Set task: Convert the records into a Markdown table with the columns n and Line, giving each non-blank line its own numbered row. Skip the blank lines.

Records from a data collection:

----

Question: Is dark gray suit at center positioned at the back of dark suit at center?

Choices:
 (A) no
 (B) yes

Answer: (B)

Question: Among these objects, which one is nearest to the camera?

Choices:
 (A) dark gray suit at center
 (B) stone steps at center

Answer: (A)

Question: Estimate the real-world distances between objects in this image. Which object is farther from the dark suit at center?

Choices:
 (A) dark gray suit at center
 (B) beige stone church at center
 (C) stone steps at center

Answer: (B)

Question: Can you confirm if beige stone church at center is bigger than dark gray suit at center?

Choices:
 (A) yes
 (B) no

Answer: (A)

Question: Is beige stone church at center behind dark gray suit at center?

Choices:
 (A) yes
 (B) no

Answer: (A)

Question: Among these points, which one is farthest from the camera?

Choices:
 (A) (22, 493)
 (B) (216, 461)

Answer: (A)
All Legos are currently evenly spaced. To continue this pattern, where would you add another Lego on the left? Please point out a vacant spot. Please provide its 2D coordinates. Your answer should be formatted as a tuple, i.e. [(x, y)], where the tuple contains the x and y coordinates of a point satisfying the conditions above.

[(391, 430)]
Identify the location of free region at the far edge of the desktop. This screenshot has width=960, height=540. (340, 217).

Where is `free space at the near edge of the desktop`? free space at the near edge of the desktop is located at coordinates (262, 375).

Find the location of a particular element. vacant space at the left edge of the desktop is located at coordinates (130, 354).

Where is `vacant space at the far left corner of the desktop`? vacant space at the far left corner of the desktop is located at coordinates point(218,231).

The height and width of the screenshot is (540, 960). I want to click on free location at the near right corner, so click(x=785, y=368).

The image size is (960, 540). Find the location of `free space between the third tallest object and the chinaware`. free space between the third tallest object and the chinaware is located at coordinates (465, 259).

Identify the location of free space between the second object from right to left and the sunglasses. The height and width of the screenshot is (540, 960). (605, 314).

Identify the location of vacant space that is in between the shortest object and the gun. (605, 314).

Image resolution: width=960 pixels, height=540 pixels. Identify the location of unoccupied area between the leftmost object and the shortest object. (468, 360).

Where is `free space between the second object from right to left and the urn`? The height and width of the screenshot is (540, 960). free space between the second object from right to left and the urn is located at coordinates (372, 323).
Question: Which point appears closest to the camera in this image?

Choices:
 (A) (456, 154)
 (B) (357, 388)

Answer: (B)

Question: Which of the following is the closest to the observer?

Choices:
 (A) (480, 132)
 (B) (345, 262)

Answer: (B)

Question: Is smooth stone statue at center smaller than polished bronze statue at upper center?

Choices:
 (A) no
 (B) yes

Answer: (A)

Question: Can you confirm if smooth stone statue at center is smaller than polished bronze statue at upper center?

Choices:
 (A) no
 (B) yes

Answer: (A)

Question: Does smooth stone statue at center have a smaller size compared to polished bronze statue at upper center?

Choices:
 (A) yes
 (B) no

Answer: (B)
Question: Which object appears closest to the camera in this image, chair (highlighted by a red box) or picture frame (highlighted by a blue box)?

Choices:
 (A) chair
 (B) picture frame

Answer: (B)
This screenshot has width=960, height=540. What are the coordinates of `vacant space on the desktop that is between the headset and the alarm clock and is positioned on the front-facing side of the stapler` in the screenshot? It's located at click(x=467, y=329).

----

Correct output:
| n | Line |
|---|---|
| 1 | Question: Is dark gray suit at center positioned at the back of dark suit at center? |
| 2 | Choices: |
| 3 |  (A) no |
| 4 |  (B) yes |
| 5 | Answer: (B) |
| 6 | Question: Among these objects, which one is nearest to the camera? |
| 7 | Choices: |
| 8 |  (A) dark gray suit at center |
| 9 |  (B) stone steps at center |
| 10 | Answer: (A) |
| 11 | Question: Estimate the real-world distances between objects in this image. Which object is farther from the dark suit at center? |
| 12 | Choices: |
| 13 |  (A) dark gray suit at center |
| 14 |  (B) beige stone church at center |
| 15 |  (C) stone steps at center |
| 16 | Answer: (B) |
| 17 | Question: Can you confirm if beige stone church at center is bigger than dark gray suit at center? |
| 18 | Choices: |
| 19 |  (A) yes |
| 20 |  (B) no |
| 21 | Answer: (A) |
| 22 | Question: Is beige stone church at center behind dark gray suit at center? |
| 23 | Choices: |
| 24 |  (A) yes |
| 25 |  (B) no |
| 26 | Answer: (A) |
| 27 | Question: Among these points, which one is farthest from the camera? |
| 28 | Choices: |
| 29 |  (A) (22, 493) |
| 30 |  (B) (216, 461) |
| 31 | Answer: (A) |
| 32 | All Legos are currently evenly spaced. To continue this pattern, where would you add another Lego on the left? Please point out a vacant spot. Please provide its 2D coordinates. Your answer should be formatted as a tuple, i.e. [(x, y)], where the tuple contains the x and y coordinates of a point satisfying the conditions above. |
| 33 | [(391, 430)] |
| 34 | Identify the location of free region at the far edge of the desktop. This screenshot has width=960, height=540. (340, 217). |
| 35 | Where is `free space at the near edge of the desktop`? free space at the near edge of the desktop is located at coordinates (262, 375). |
| 36 | Find the location of a particular element. vacant space at the left edge of the desktop is located at coordinates (130, 354). |
| 37 | Where is `vacant space at the far left corner of the desktop`? vacant space at the far left corner of the desktop is located at coordinates point(218,231). |
| 38 | The height and width of the screenshot is (540, 960). I want to click on free location at the near right corner, so click(x=785, y=368). |
| 39 | The image size is (960, 540). Find the location of `free space between the third tallest object and the chinaware`. free space between the third tallest object and the chinaware is located at coordinates (465, 259). |
| 40 | Identify the location of free space between the second object from right to left and the sunglasses. The height and width of the screenshot is (540, 960). (605, 314). |
| 41 | Identify the location of vacant space that is in between the shortest object and the gun. (605, 314). |
| 42 | Image resolution: width=960 pixels, height=540 pixels. Identify the location of unoccupied area between the leftmost object and the shortest object. (468, 360). |
| 43 | Where is `free space between the second object from right to left and the urn`? The height and width of the screenshot is (540, 960). free space between the second object from right to left and the urn is located at coordinates (372, 323). |
| 44 | Question: Which point appears closest to the camera in this image? |
| 45 | Choices: |
| 46 |  (A) (456, 154) |
| 47 |  (B) (357, 388) |
| 48 | Answer: (B) |
| 49 | Question: Which of the following is the closest to the observer? |
| 50 | Choices: |
| 51 |  (A) (480, 132) |
| 52 |  (B) (345, 262) |
| 53 | Answer: (B) |
| 54 | Question: Is smooth stone statue at center smaller than polished bronze statue at upper center? |
| 55 | Choices: |
| 56 |  (A) no |
| 57 |  (B) yes |
| 58 | Answer: (A) |
| 59 | Question: Can you confirm if smooth stone statue at center is smaller than polished bronze statue at upper center? |
| 60 | Choices: |
| 61 |  (A) no |
| 62 |  (B) yes |
| 63 | Answer: (A) |
| 64 | Question: Does smooth stone statue at center have a smaller size compared to polished bronze statue at upper center? |
| 65 | Choices: |
| 66 |  (A) yes |
| 67 |  (B) no |
| 68 | Answer: (B) |
| 69 | Question: Which object appears closest to the camera in this image, chair (highlighted by a red box) or picture frame (highlighted by a blue box)? |
| 70 | Choices: |
| 71 |  (A) chair |
| 72 |  (B) picture frame |
| 73 | Answer: (B) |
| 74 | This screenshot has width=960, height=540. What are the coordinates of `vacant space on the desktop that is between the headset and the alarm clock and is positioned on the front-facing side of the stapler` in the screenshot? It's located at click(x=467, y=329). |